_GOAL OF THE EXERCISE_
From the listing below, copy only the lines running from the line that contains "U205: NAND (in" to the line that contains "U221: buffer (in", both included.

_RECORDS PROVIDED_
******************************
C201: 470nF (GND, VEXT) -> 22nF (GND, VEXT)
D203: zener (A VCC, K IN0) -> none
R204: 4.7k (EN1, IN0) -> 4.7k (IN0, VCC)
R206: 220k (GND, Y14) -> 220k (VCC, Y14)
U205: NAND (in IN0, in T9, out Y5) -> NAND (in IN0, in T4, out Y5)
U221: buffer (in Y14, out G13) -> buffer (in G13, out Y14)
******************************
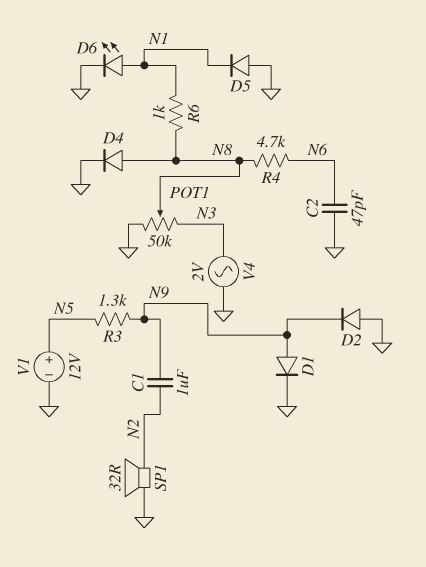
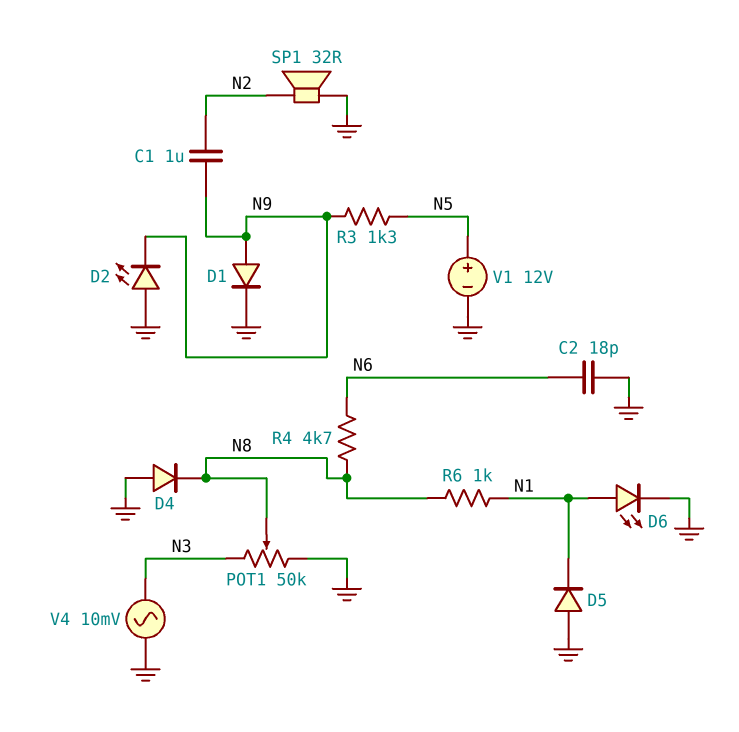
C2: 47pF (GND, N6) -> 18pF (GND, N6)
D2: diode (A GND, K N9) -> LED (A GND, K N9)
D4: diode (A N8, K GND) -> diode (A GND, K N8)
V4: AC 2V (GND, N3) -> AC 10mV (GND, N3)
******************************
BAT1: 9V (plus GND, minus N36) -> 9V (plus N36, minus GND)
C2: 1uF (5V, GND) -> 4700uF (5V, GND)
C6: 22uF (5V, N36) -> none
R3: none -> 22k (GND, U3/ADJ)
******************************
_SOLUTION TO THE EXERCISE_
U205: NAND (in IN0, in T9, out Y5) -> NAND (in IN0, in T4, out Y5)
U221: buffer (in Y14, out G13) -> buffer (in G13, out Y14)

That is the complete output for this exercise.